__What is expected__: Once you reach the line containing "L3: 100mH (0V, NET2) -> 100mH (0V, NET1)", copy it and every line after it exactly, through the end of the data below.

(Difference listings)
=== Section Start ===
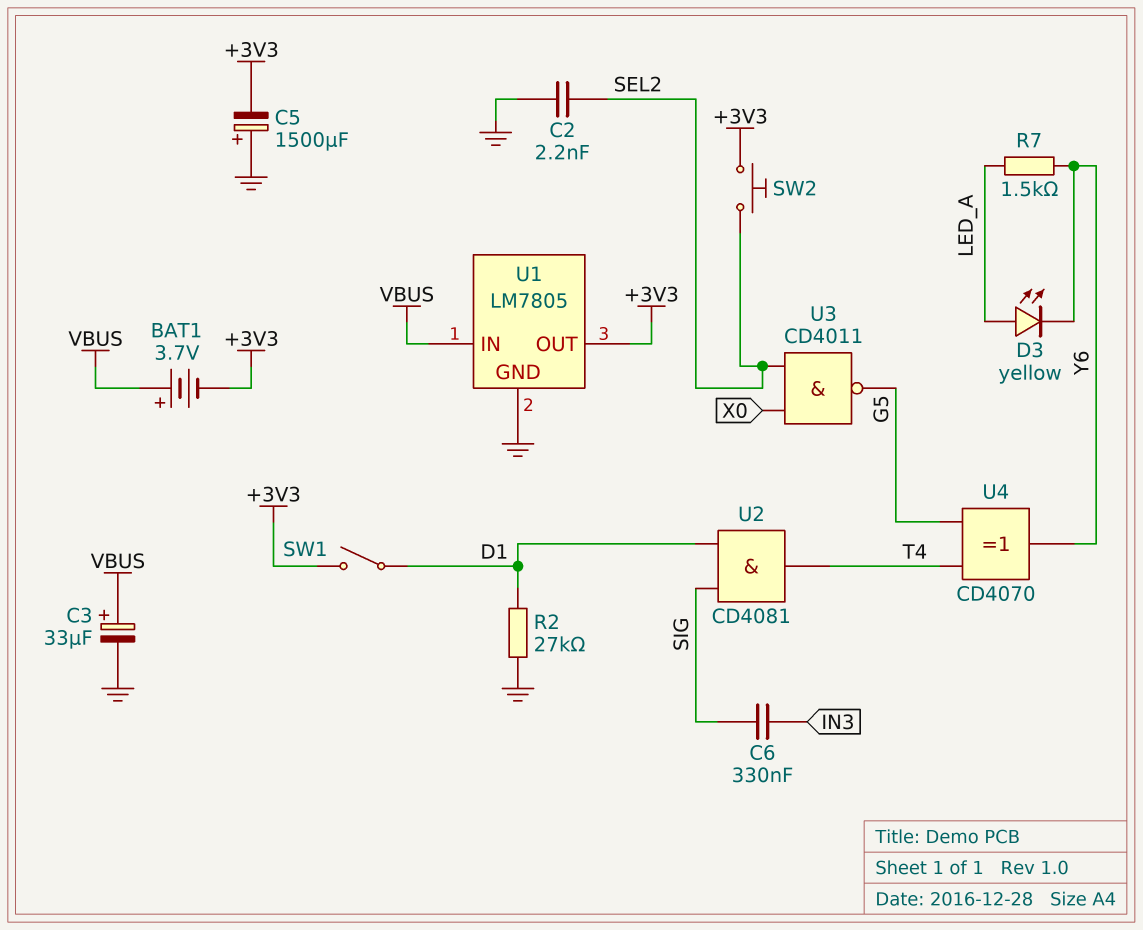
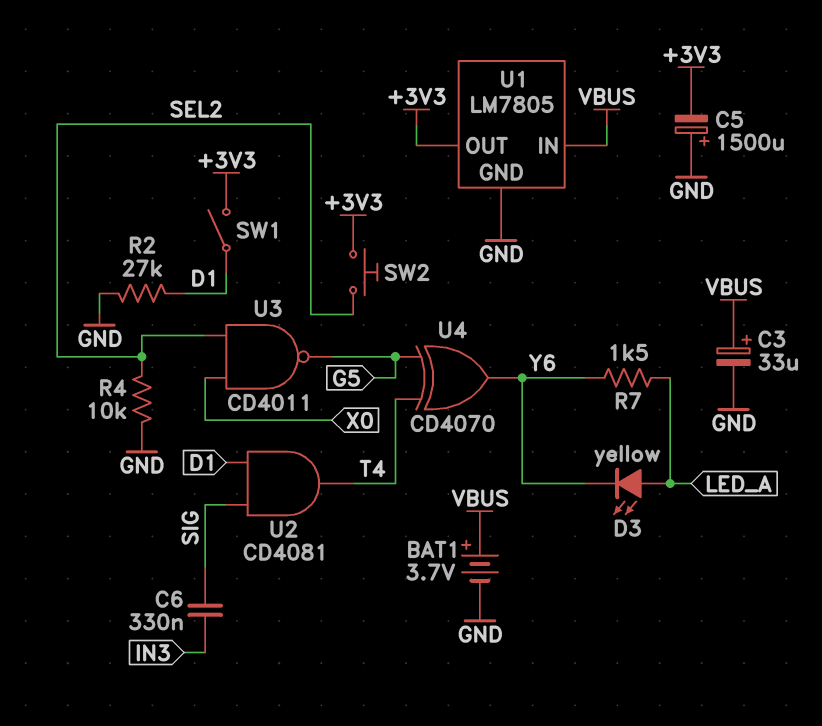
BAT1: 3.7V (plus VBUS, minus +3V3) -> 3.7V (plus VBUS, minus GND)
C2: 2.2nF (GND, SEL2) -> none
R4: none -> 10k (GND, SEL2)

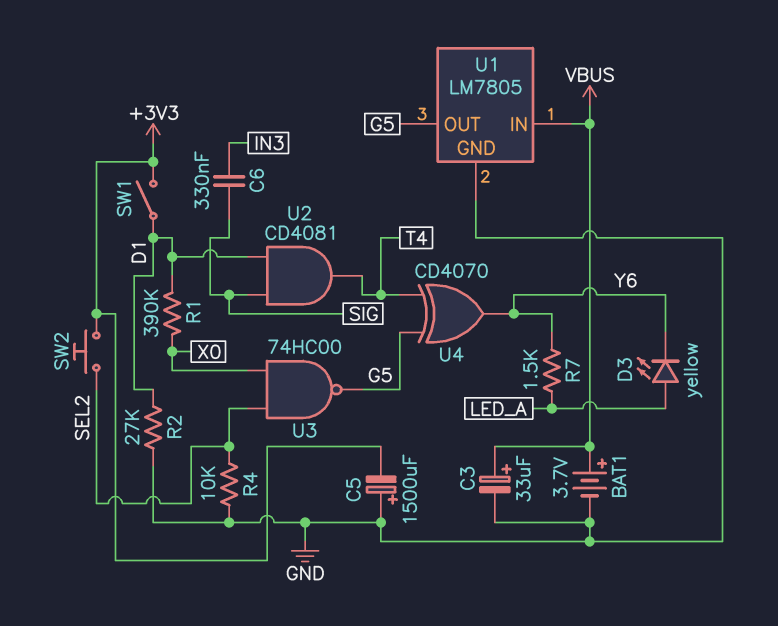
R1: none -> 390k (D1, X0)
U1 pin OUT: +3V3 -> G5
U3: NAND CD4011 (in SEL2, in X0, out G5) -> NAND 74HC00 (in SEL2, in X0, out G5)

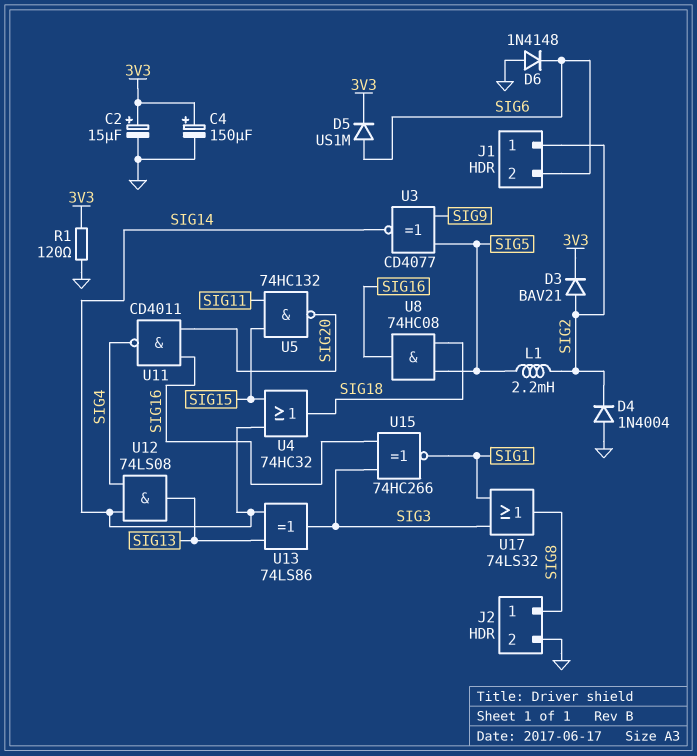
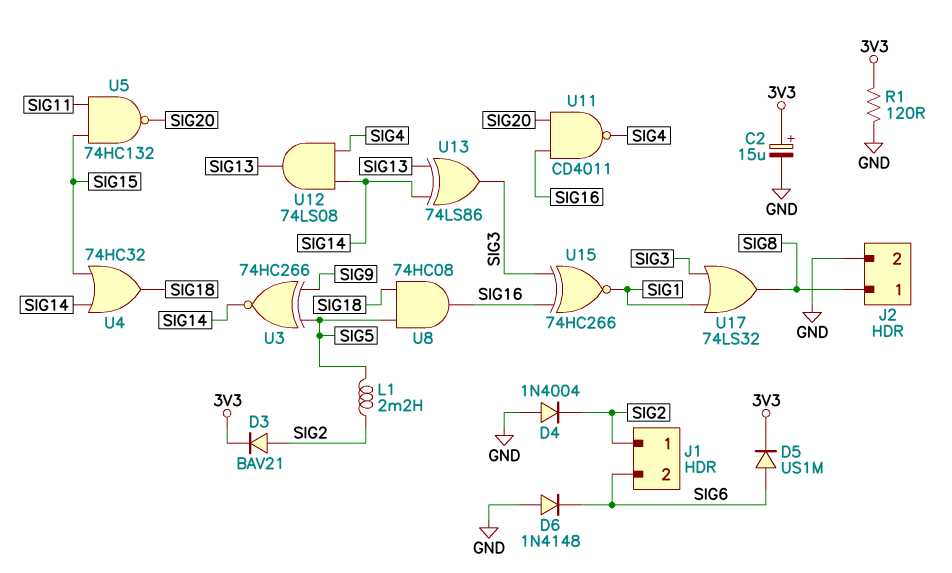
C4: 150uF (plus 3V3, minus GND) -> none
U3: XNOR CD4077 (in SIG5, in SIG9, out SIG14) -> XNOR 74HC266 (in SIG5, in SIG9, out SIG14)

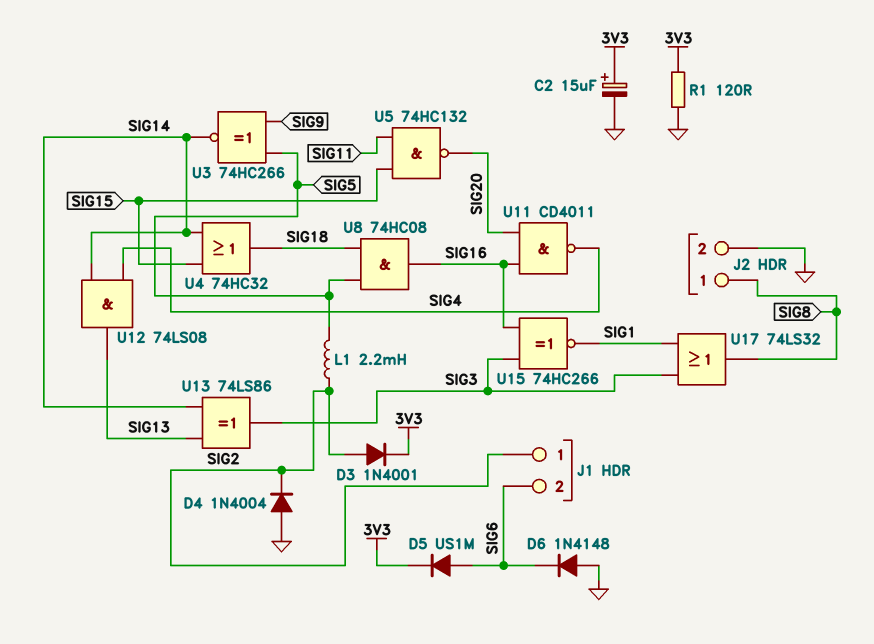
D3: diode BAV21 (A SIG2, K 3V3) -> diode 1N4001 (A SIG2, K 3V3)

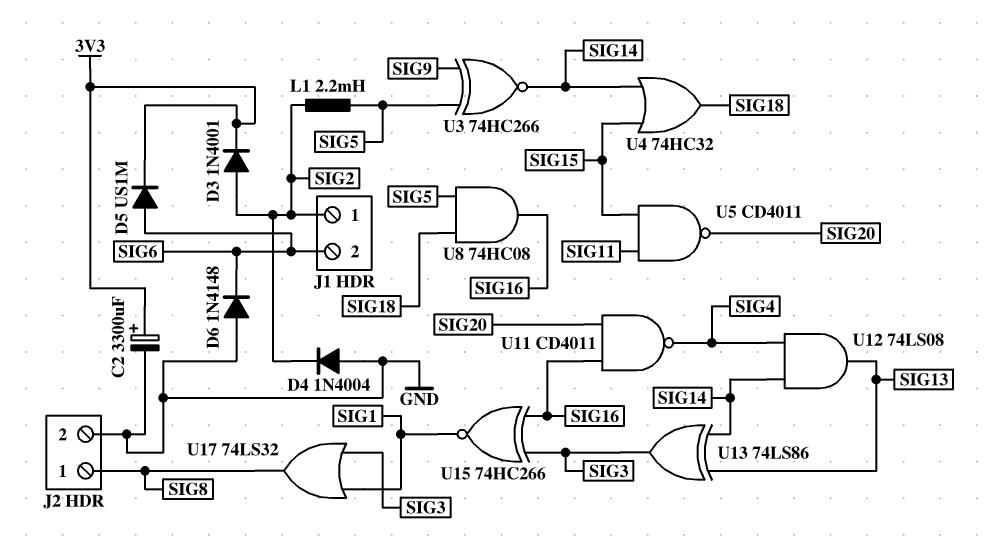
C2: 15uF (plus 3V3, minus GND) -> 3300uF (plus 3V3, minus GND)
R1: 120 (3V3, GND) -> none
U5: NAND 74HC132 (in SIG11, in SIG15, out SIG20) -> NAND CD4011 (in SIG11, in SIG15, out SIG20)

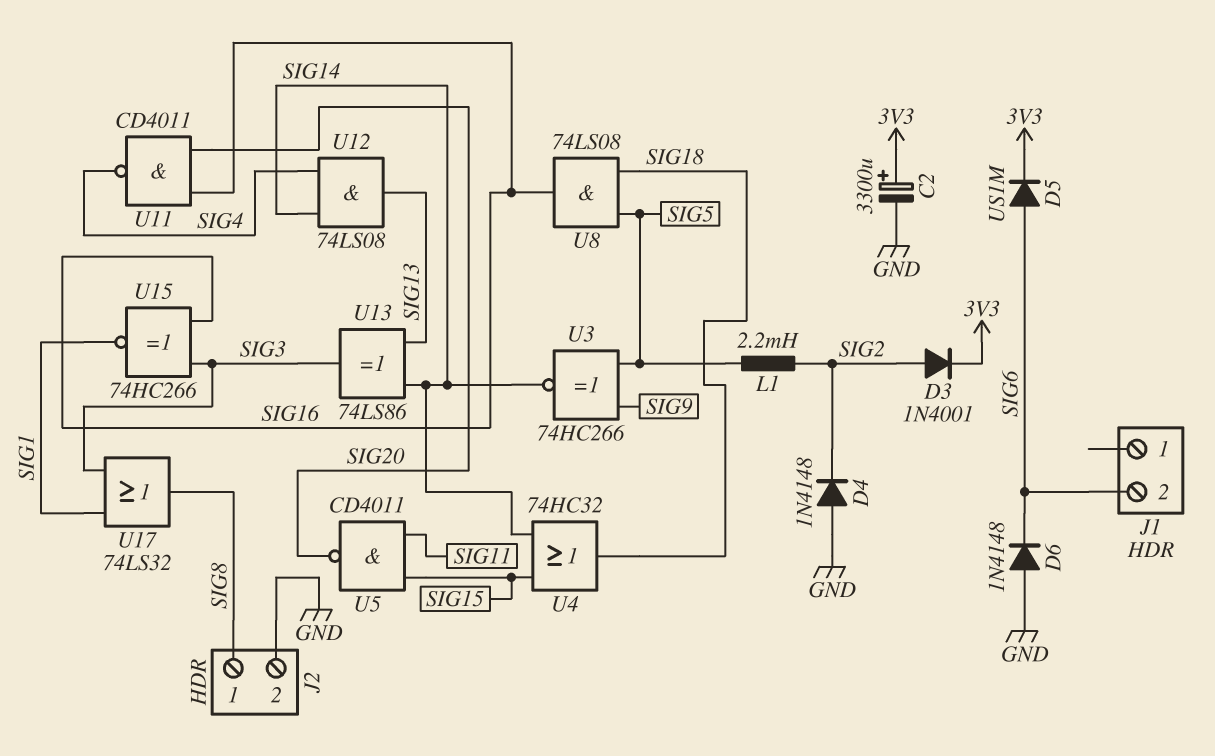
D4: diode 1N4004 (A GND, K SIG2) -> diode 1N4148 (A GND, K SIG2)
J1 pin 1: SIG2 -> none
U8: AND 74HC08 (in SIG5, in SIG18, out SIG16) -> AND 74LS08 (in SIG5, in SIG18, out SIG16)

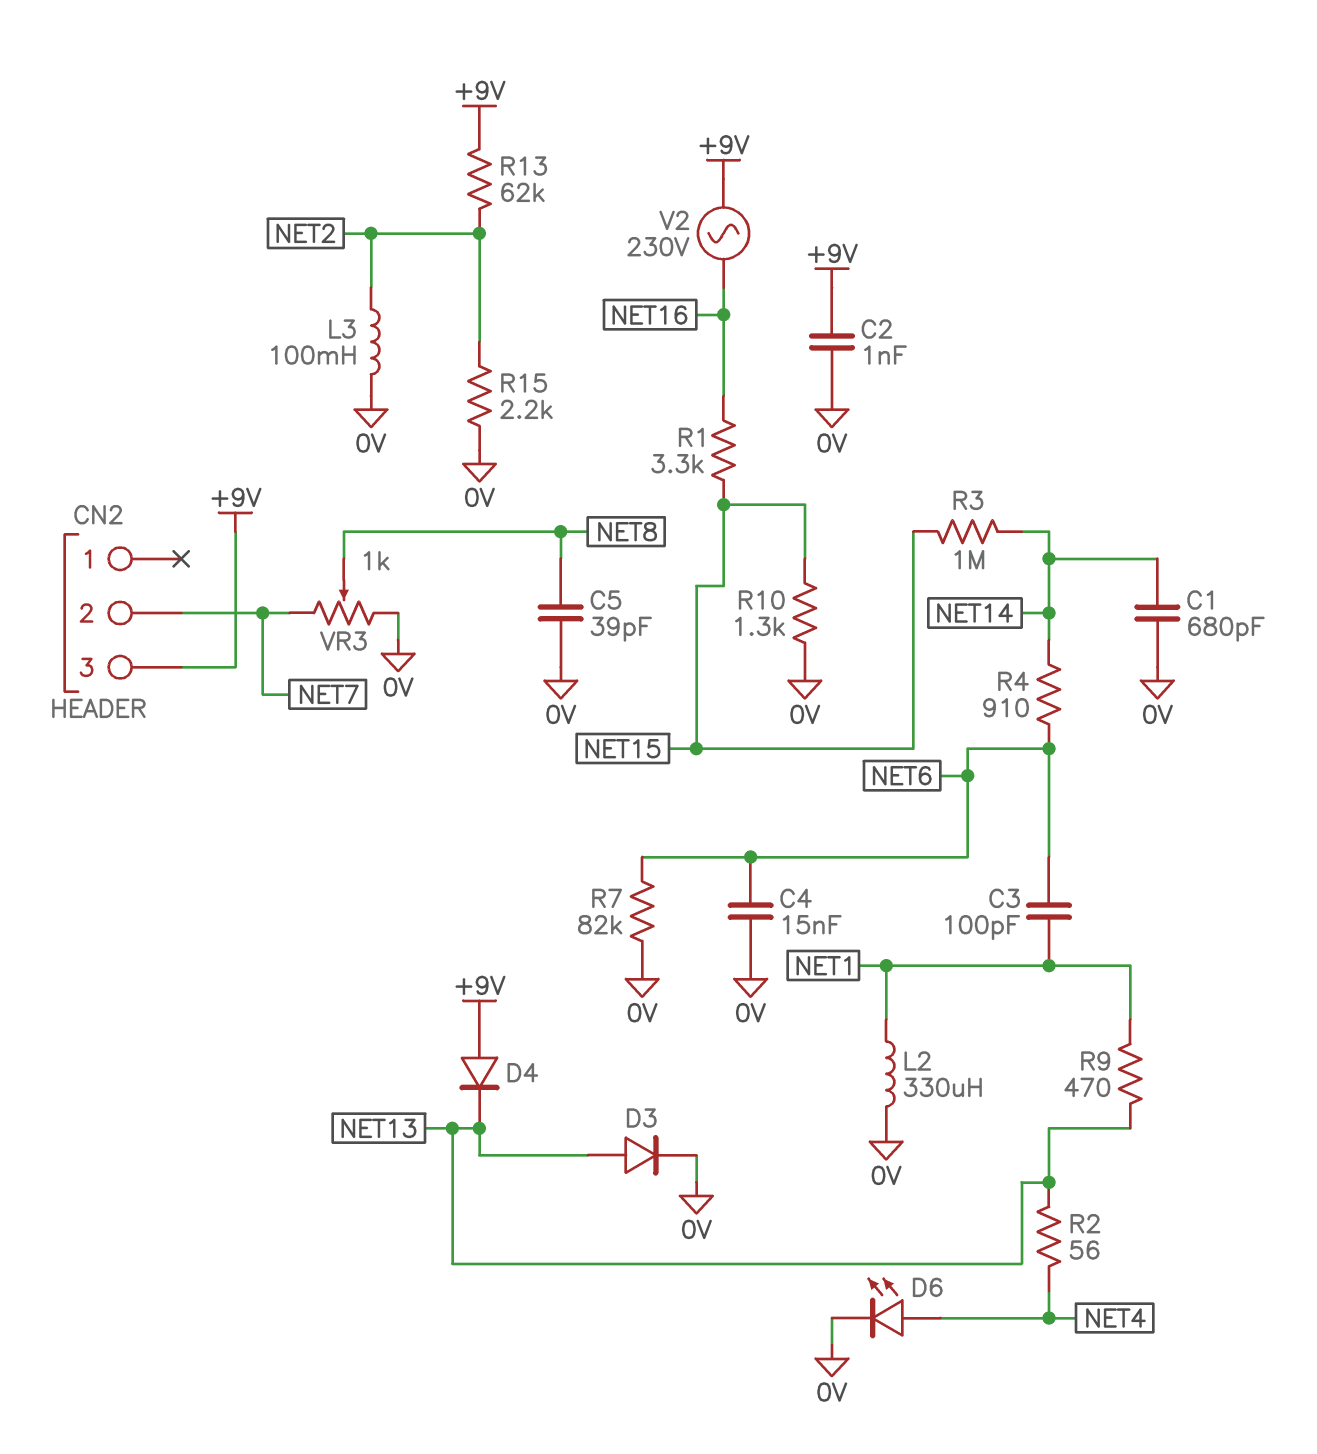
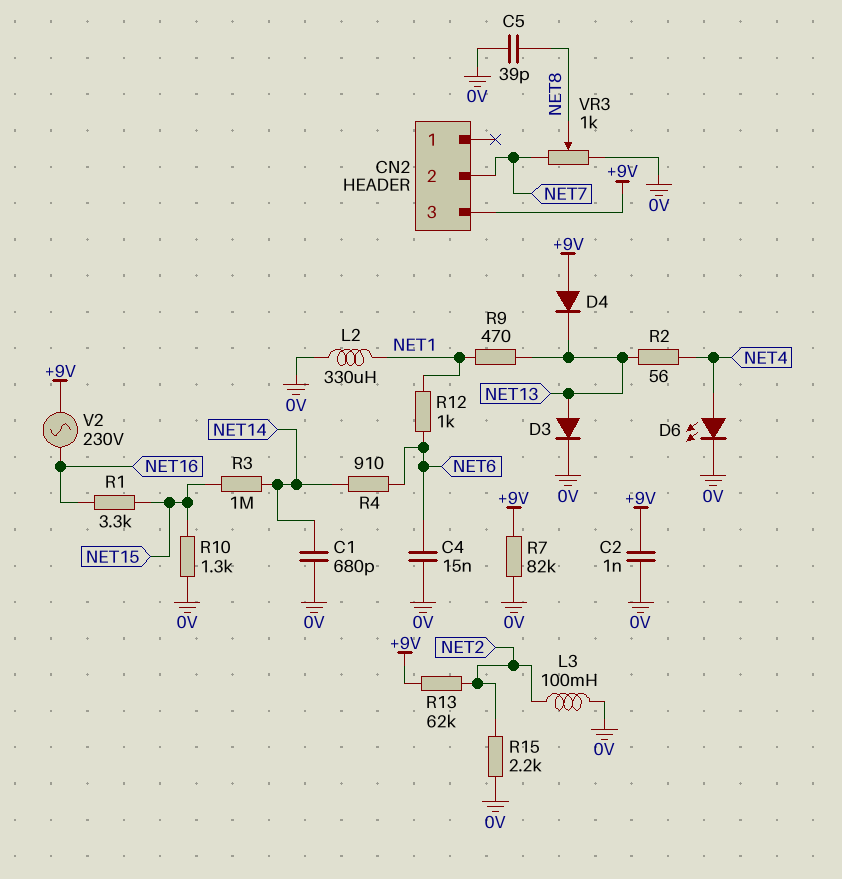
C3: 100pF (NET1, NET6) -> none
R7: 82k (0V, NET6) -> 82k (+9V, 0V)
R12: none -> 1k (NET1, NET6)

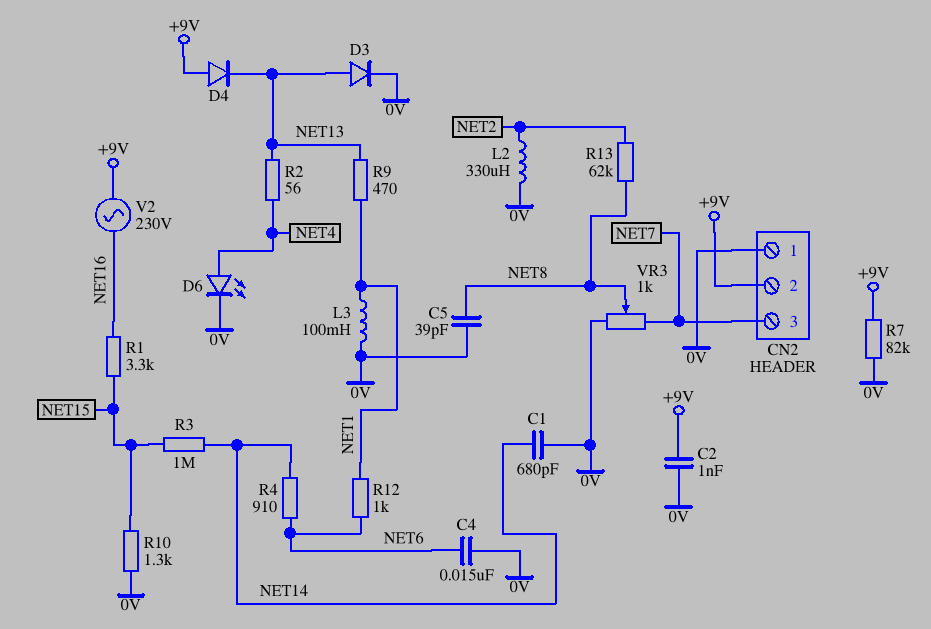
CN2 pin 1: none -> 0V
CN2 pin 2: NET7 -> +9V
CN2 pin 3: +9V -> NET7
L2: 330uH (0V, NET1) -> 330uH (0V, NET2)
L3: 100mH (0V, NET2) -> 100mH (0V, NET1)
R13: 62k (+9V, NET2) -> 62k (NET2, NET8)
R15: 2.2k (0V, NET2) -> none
=== Section End ===
__Solution to this problem__:
L3: 100mH (0V, NET2) -> 100mH (0V, NET1)
R13: 62k (+9V, NET2) -> 62k (NET2, NET8)
R15: 2.2k (0V, NET2) -> none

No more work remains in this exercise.